## About this task
Down to the last line, print the entries below exactly, and keep every picture out of the copy.

# # # # #

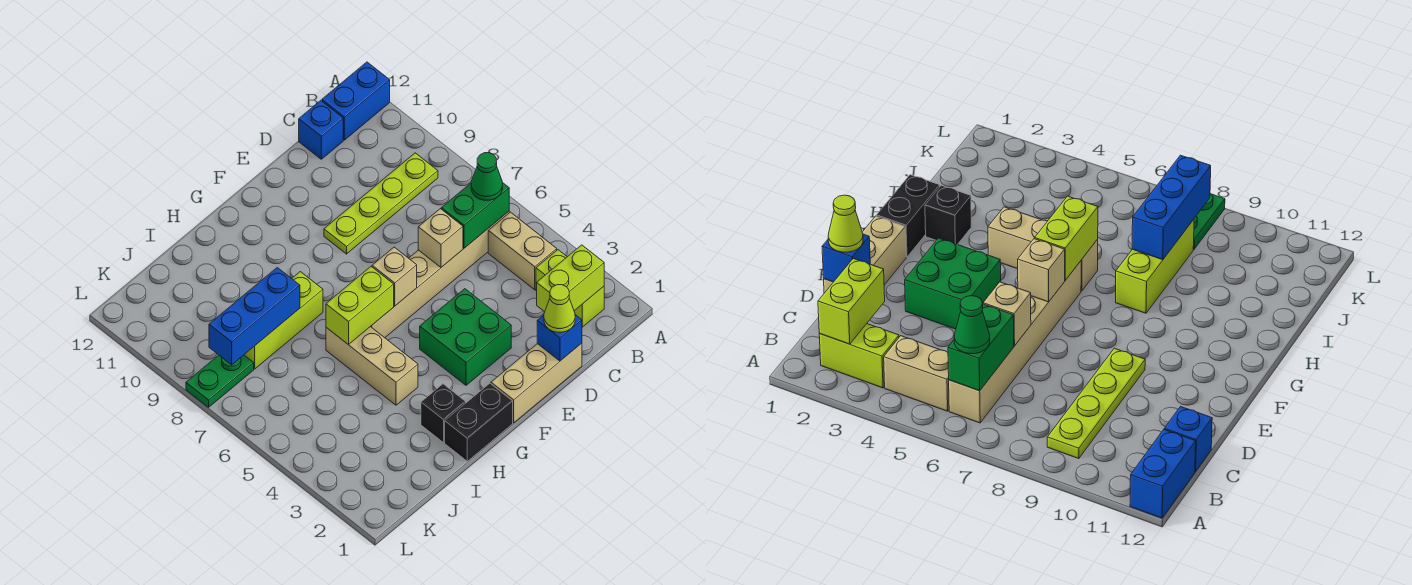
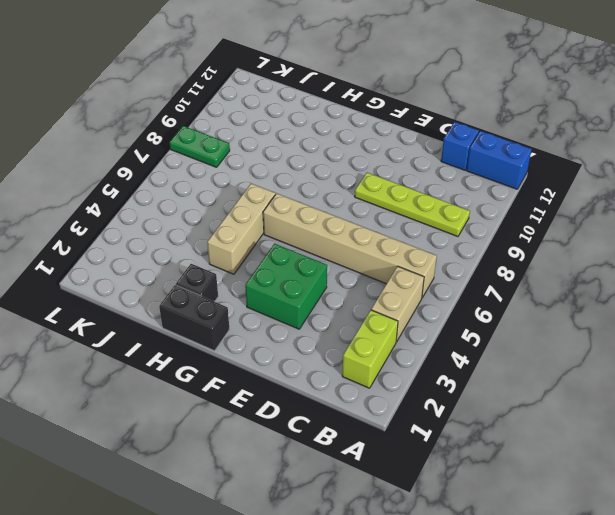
none -> tan brick D1:F1 level 1
none -> lime brick H8:J8 level 1
none -> lime brick B2:C2 level 2

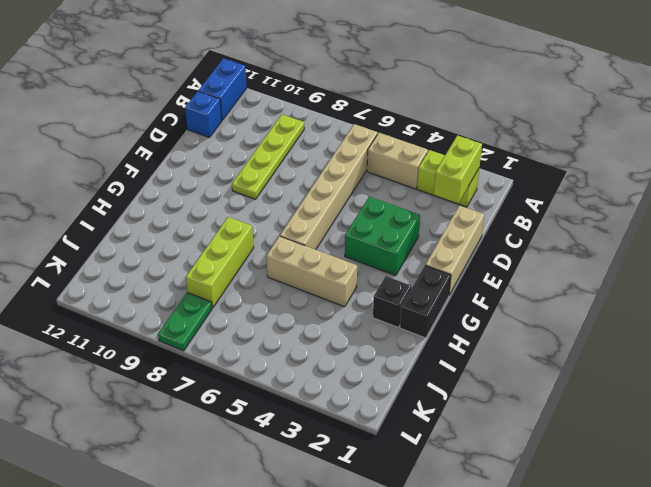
none -> green brick B6:C6 level 2
none -> blue brick D1 level 2
none -> tan brick D6 level 2

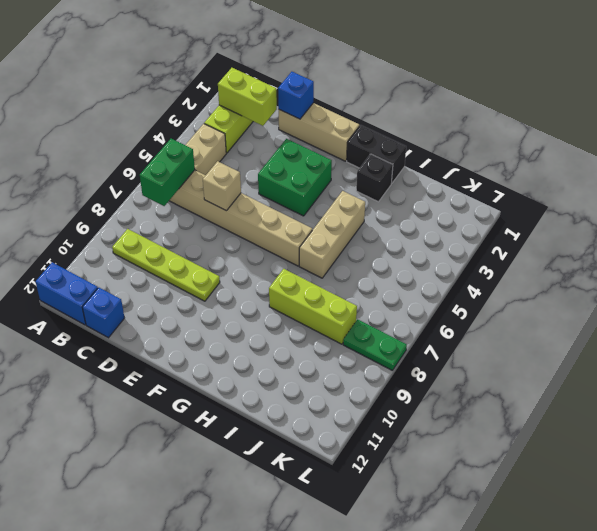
green brick B6:B7 level 2 -> green brick B6:C6 level 2
none -> tan brick F6 level 2
none -> lime brick G6:H6 level 2
none -> blue brick I8:K8 level 2

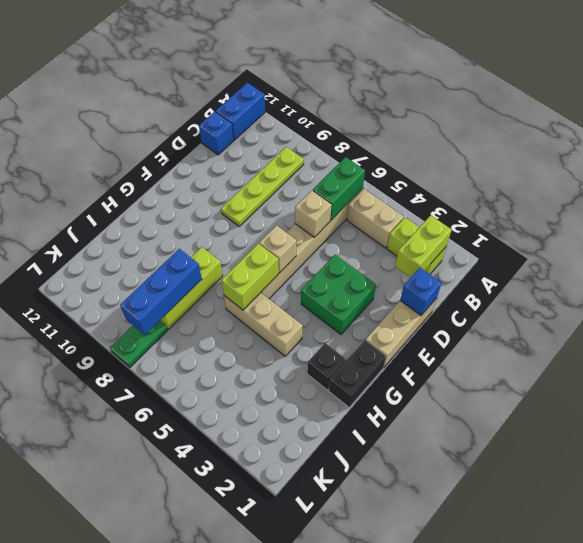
none -> green cone B6 level 3
none -> lime cone D1 level 3

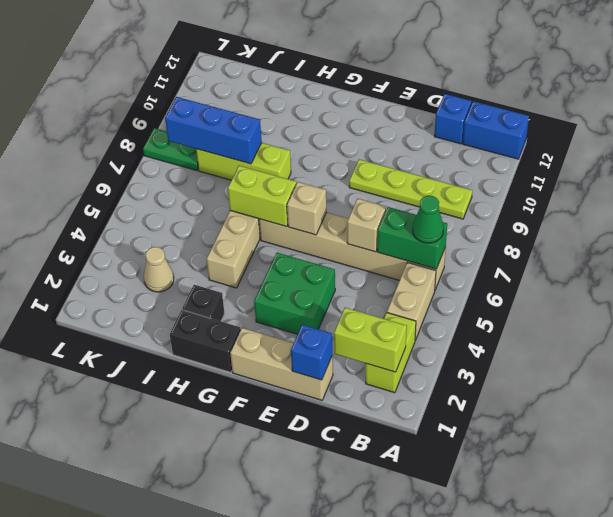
tan cone J3 level 1 -> none
none -> lime cone D1 level 3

# # # # #

## Task solution
none -> tan brick D1:F1 level 1
none -> lime brick H8:J8 level 1
none -> lime brick B2:C2 level 2

none -> green brick B6:C6 level 2
none -> blue brick D1 level 2
none -> tan brick D6 level 2

green brick B6:B7 level 2 -> green brick B6:C6 level 2
none -> tan brick F6 level 2
none -> lime brick G6:H6 level 2
none -> blue brick I8:K8 level 2

none -> green cone B6 level 3
none -> lime cone D1 level 3

tan cone J3 level 1 -> none
none -> lime cone D1 level 3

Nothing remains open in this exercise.